## Aim
Copy out every line below that contains the string "Yune". Case counts.

## Records supplied
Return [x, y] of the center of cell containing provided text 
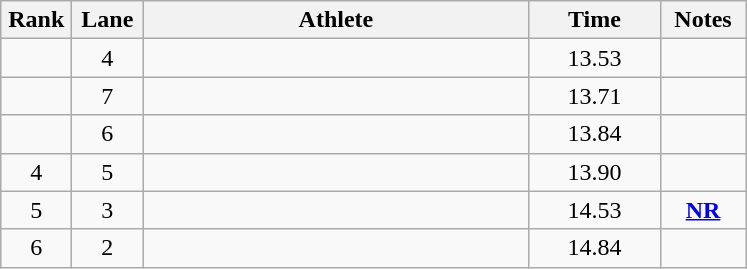
Lane [108, 20]
Rank [36, 20]
13.90 [594, 172]
NR [703, 210]
14.84 [594, 248]
3 [108, 210]
Time [594, 20]
Athlete [336, 20]
13.71 [594, 96]
7 [108, 96]
14.53 [594, 210]
Notes [703, 20]
13.84 [594, 134]
13.53 [594, 58]
2 [108, 248]
Return the (X, Y) coordinate for the center point of the cell that contains the specified text.  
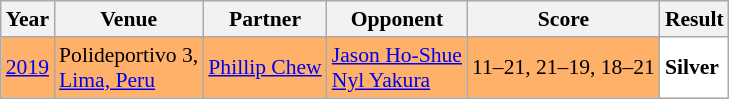
Silver (694, 68)
Partner (264, 19)
Result (694, 19)
11–21, 21–19, 18–21 (564, 68)
Year (28, 19)
2019 (28, 68)
Phillip Chew (264, 68)
Opponent (397, 19)
Polideportivo 3,Lima, Peru (128, 68)
Score (564, 19)
Jason Ho-Shue Nyl Yakura (397, 68)
Venue (128, 19)
Determine the [X, Y] coordinate at the center of the cell enclosing the given text.  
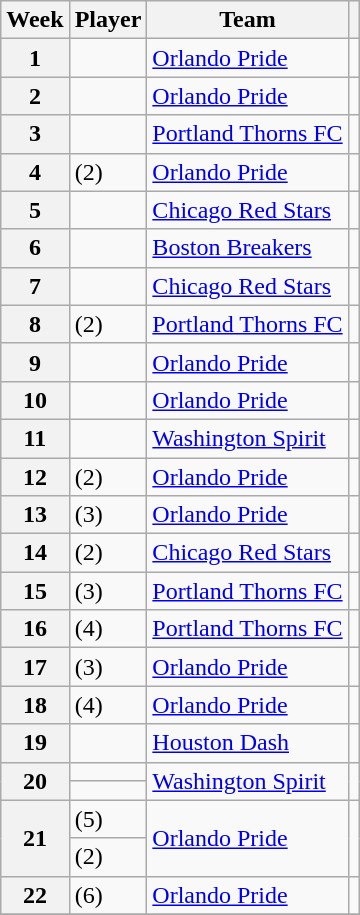
8 [35, 324]
10 [35, 400]
7 [35, 286]
Week [35, 20]
Boston Breakers [248, 248]
22 [35, 895]
Houston Dash [248, 743]
19 [35, 743]
9 [35, 362]
Team [248, 20]
13 [35, 515]
11 [35, 438]
14 [35, 553]
6 [35, 248]
21 [35, 838]
17 [35, 667]
(5) [108, 819]
3 [35, 134]
2 [35, 96]
16 [35, 629]
4 [35, 172]
1 [35, 58]
18 [35, 705]
15 [35, 591]
(6) [108, 895]
20 [35, 781]
5 [35, 210]
Player [108, 20]
12 [35, 477]
Return the (X, Y) coordinate for the center point of the cell that contains the specified text.  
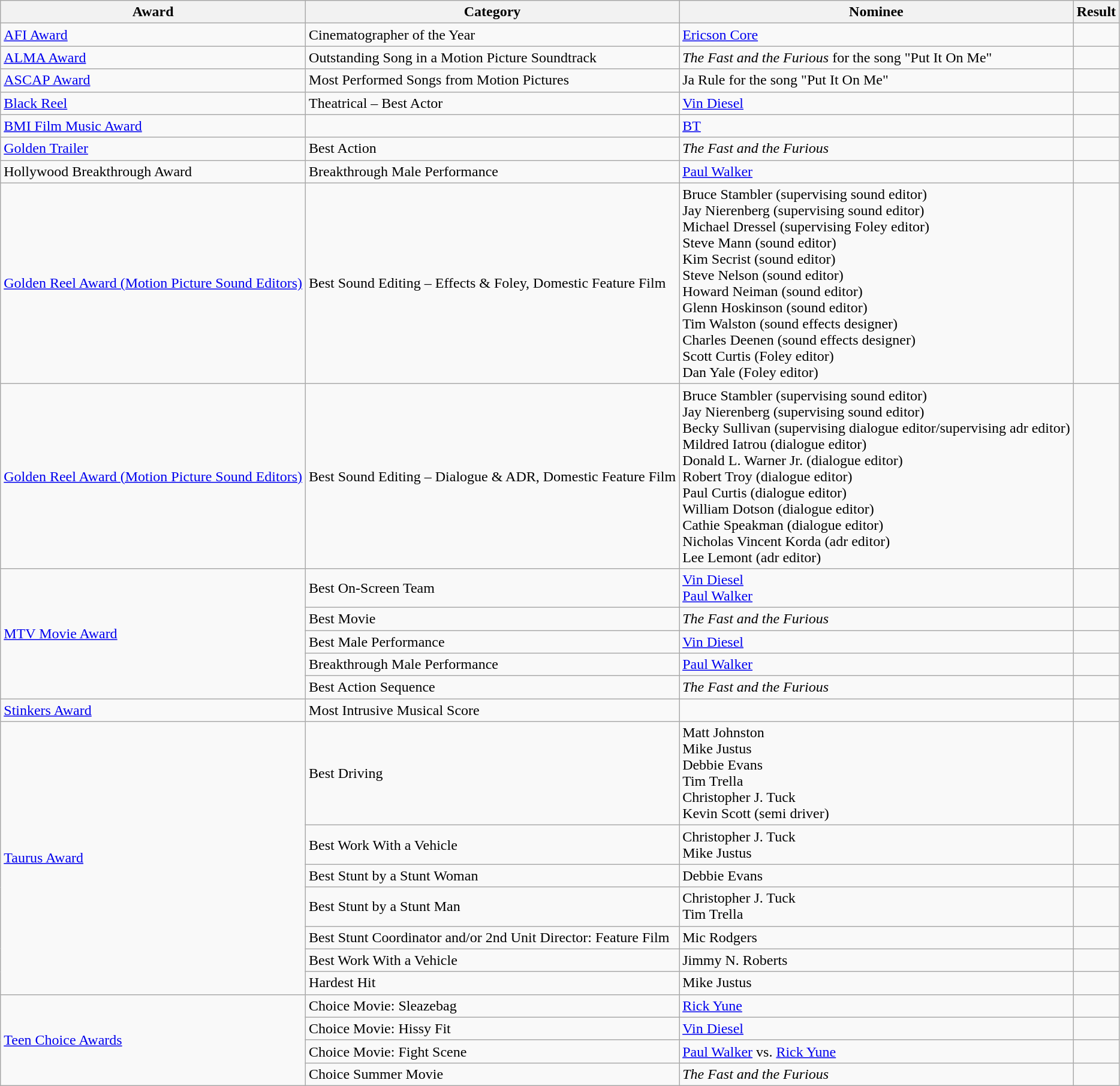
Debbie Evans (877, 876)
Best Driving (493, 773)
BT (877, 126)
Best Sound Editing – Dialogue & ADR, Domestic Feature Film (493, 476)
Choice Movie: Hissy Fit (493, 1029)
Christopher J. TuckTim Trella (877, 907)
Best Stunt Coordinator and/or 2nd Unit Director: Feature Film (493, 938)
Best Action (493, 149)
Rick Yune (877, 1006)
Choice Summer Movie (493, 1074)
Best Male Performance (493, 642)
ALMA Award (153, 58)
Teen Choice Awards (153, 1040)
Award (153, 12)
Category (493, 12)
The Fast and the Furious for the song "Put It On Me" (877, 58)
Cinematographer of the Year (493, 35)
Hardest Hit (493, 983)
ASCAP Award (153, 80)
Mic Rodgers (877, 938)
Best Movie (493, 619)
Best Action Sequence (493, 688)
Matt Johnston Mike Justus Debbie Evans Tim Trella Christopher J. Tuck Kevin Scott (semi driver) (877, 773)
Most Performed Songs from Motion Pictures (493, 80)
BMI Film Music Award (153, 126)
Ja Rule for the song "Put It On Me" (877, 80)
Best On-Screen Team (493, 588)
AFI Award (153, 35)
Paul Walker vs. Rick Yune (877, 1052)
Best Sound Editing – Effects & Foley, Domestic Feature Film (493, 283)
Best Stunt by a Stunt Man (493, 907)
Best Stunt by a Stunt Woman (493, 876)
Black Reel (153, 103)
Choice Movie: Sleazebag (493, 1006)
Result (1096, 12)
Jimmy N. Roberts (877, 961)
Choice Movie: Fight Scene (493, 1052)
Theatrical – Best Actor (493, 103)
MTV Movie Award (153, 633)
Ericson Core (877, 35)
Mike Justus (877, 983)
Outstanding Song in a Motion Picture Soundtrack (493, 58)
Christopher J. Tuck Mike Justus (877, 845)
Vin DieselPaul Walker (877, 588)
Hollywood Breakthrough Award (153, 171)
Taurus Award (153, 859)
Most Intrusive Musical Score (493, 710)
Stinkers Award (153, 710)
Golden Trailer (153, 149)
Nominee (877, 12)
Return (X, Y) of the center of cell containing provided text 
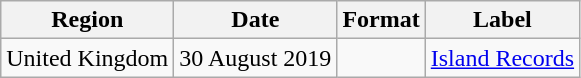
Date (256, 20)
Island Records (502, 58)
Label (502, 20)
Region (88, 20)
Format (381, 20)
United Kingdom (88, 58)
30 August 2019 (256, 58)
Determine the [X, Y] coordinate at the center of the cell enclosing the given text.  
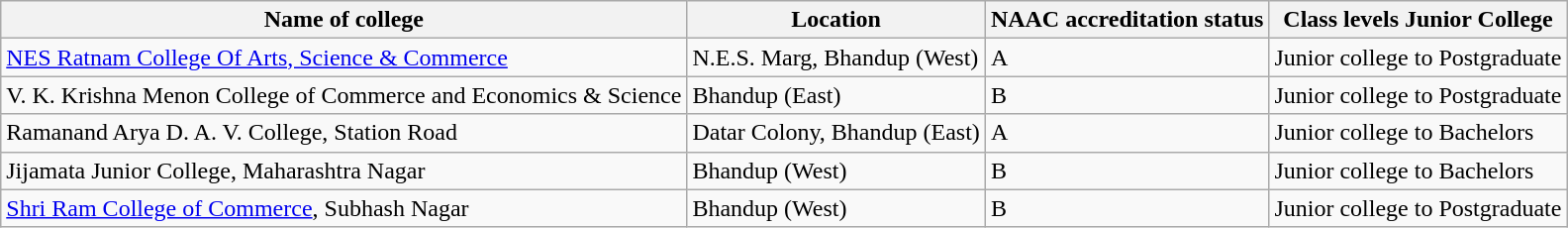
Name of college [344, 20]
Bhandup (East) [835, 95]
Location [835, 20]
Class levels Junior College [1418, 20]
Ramanand Arya D. A. V. College, Station Road [344, 133]
Datar Colony, Bhandup (East) [835, 133]
NES Ratnam College Of Arts, Science & Commerce [344, 57]
V. K. Krishna Menon College of Commerce and Economics & Science [344, 95]
Shri Ram College of Commerce, Subhash Nagar [344, 208]
N.E.S. Marg, Bhandup (West) [835, 57]
Jijamata Junior College, Maharashtra Nagar [344, 170]
NAAC accreditation status [1127, 20]
Scan for the cell matching the given text and deliver its (x, y) coordinate at center. 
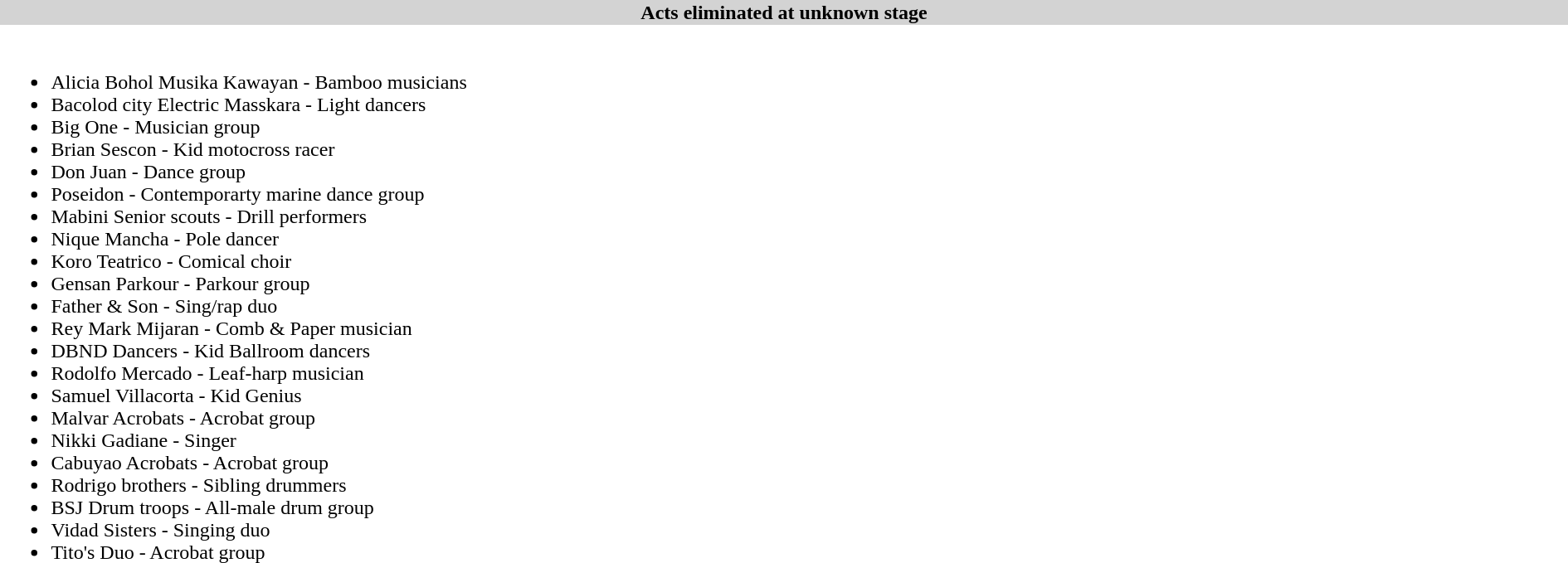
Acts eliminated at unknown stage (784, 12)
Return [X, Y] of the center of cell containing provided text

## Exercise answer
Rick Yune (877, 1006)
Paul Walker vs. Rick Yune (877, 1052)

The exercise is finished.